**Problem details:** The number of lines containing "service" is the only answer wanted; work it out from the entries below.

**Saved entries:**

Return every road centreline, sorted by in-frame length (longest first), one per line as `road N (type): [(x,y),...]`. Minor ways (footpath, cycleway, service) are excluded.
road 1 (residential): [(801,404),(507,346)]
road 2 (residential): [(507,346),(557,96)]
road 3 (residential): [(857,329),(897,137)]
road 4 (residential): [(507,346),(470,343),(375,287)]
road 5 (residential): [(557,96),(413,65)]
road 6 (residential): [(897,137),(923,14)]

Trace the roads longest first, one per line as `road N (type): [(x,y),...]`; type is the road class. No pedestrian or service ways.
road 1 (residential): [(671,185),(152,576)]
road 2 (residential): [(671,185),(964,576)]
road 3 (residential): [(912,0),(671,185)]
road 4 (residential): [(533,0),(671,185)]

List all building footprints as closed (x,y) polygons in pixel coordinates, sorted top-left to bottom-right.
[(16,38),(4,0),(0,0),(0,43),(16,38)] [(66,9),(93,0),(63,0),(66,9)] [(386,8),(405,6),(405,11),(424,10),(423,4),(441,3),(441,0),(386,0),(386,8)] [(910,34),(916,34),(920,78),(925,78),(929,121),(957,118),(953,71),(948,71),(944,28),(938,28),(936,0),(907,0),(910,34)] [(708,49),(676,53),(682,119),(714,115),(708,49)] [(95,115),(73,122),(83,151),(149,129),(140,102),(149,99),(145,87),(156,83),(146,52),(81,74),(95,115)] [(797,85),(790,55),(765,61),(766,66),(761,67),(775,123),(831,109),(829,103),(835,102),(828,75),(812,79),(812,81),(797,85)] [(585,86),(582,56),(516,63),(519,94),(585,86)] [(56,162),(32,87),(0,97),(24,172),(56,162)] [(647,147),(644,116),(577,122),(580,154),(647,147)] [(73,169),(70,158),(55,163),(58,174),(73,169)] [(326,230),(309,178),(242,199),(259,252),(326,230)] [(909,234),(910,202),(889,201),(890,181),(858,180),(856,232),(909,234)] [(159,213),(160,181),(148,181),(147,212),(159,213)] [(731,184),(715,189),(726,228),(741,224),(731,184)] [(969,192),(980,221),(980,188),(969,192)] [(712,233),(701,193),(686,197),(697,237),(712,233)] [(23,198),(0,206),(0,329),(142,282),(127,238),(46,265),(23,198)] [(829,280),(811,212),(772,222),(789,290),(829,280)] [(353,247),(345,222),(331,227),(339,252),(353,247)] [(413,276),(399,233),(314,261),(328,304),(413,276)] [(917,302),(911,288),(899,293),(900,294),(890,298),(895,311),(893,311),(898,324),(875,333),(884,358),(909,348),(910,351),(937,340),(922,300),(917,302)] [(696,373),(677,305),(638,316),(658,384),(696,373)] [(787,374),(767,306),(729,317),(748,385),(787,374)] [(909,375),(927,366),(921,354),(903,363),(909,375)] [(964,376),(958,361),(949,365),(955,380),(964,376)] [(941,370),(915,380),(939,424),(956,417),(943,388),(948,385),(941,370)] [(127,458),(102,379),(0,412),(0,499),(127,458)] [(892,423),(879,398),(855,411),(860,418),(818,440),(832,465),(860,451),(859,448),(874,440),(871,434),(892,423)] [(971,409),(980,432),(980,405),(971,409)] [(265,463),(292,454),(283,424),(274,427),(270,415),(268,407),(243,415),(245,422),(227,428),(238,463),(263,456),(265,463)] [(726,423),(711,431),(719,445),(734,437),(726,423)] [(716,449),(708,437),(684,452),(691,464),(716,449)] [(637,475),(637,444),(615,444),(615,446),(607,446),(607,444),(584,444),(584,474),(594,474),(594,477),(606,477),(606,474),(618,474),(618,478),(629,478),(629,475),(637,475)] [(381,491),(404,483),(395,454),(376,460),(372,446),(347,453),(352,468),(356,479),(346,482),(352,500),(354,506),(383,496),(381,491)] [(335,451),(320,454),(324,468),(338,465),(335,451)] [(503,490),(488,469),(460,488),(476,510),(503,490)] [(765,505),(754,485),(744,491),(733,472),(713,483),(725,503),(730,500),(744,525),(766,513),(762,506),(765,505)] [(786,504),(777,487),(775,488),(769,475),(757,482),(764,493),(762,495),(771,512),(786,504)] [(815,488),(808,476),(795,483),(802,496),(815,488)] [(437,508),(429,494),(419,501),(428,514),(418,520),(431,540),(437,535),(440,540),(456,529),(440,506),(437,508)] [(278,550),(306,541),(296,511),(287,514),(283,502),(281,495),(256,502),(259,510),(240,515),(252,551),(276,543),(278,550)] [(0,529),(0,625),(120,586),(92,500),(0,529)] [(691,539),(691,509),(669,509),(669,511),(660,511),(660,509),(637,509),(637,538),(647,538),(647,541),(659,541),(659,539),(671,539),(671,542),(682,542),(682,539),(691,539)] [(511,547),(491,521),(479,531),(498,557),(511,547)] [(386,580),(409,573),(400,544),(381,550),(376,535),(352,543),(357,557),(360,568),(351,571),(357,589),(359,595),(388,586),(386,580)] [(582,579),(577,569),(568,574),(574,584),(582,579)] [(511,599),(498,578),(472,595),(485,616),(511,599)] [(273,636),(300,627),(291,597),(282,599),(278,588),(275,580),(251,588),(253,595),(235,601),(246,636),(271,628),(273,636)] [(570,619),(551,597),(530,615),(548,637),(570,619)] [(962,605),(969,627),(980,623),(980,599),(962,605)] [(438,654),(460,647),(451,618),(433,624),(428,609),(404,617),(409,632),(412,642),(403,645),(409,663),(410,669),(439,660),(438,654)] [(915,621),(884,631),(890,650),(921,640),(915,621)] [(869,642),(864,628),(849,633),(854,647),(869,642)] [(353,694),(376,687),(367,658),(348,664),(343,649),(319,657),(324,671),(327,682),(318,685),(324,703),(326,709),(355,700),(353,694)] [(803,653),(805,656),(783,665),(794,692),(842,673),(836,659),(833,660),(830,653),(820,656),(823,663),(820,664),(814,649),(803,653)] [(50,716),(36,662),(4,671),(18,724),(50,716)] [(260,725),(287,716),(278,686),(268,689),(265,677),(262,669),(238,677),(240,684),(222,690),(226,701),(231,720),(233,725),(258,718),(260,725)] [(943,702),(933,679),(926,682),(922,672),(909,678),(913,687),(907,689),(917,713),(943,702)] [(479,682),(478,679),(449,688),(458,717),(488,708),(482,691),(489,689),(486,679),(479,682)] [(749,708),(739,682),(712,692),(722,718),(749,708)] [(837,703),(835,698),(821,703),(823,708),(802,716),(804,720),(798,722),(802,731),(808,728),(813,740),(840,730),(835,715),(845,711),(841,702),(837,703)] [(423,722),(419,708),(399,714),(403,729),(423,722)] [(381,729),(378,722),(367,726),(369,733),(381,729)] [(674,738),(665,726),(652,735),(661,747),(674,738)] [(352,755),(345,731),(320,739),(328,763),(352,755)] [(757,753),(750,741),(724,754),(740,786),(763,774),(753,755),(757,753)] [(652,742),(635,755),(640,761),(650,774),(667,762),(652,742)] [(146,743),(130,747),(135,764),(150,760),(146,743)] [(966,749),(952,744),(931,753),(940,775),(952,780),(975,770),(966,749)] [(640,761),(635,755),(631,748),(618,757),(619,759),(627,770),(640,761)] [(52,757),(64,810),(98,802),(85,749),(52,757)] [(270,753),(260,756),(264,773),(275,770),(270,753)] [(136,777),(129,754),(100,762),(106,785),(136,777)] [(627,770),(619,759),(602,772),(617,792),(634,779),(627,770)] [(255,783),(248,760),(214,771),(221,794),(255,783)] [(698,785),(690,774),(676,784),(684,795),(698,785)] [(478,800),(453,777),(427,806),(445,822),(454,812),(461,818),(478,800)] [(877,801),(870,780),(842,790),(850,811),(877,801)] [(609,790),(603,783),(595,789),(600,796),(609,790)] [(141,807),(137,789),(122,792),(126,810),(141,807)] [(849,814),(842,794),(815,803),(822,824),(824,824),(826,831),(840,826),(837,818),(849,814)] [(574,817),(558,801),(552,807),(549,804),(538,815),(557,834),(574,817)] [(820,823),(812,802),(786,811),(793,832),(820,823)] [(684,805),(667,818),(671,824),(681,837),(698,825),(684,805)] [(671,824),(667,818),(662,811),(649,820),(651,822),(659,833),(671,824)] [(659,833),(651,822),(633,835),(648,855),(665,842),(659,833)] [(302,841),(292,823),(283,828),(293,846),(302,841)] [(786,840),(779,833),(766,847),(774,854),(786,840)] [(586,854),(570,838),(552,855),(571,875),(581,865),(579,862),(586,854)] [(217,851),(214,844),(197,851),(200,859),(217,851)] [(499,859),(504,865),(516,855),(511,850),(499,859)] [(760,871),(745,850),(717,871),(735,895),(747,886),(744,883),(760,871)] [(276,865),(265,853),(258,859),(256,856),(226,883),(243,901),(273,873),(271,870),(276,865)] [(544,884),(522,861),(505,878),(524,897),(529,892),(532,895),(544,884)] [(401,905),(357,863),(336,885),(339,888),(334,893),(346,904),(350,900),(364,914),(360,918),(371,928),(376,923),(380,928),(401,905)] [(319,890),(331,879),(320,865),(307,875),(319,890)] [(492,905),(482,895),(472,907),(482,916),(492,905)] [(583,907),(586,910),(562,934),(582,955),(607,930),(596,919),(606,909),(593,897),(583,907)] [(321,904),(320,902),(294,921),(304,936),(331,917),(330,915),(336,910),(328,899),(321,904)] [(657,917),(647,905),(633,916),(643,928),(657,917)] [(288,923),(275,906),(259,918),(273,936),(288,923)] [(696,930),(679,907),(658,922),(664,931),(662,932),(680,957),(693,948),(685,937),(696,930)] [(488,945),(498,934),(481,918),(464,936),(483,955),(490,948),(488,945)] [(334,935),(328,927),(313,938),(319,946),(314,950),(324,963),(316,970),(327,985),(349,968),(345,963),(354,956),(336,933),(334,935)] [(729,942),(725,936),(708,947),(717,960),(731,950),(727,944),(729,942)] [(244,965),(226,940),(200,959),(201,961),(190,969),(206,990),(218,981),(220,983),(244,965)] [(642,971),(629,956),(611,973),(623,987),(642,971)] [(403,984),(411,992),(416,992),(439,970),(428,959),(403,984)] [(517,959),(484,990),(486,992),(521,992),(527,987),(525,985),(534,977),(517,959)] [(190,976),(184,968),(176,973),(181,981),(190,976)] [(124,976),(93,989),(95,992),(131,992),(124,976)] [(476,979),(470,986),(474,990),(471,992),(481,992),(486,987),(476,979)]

**Reply to the exercise:** 2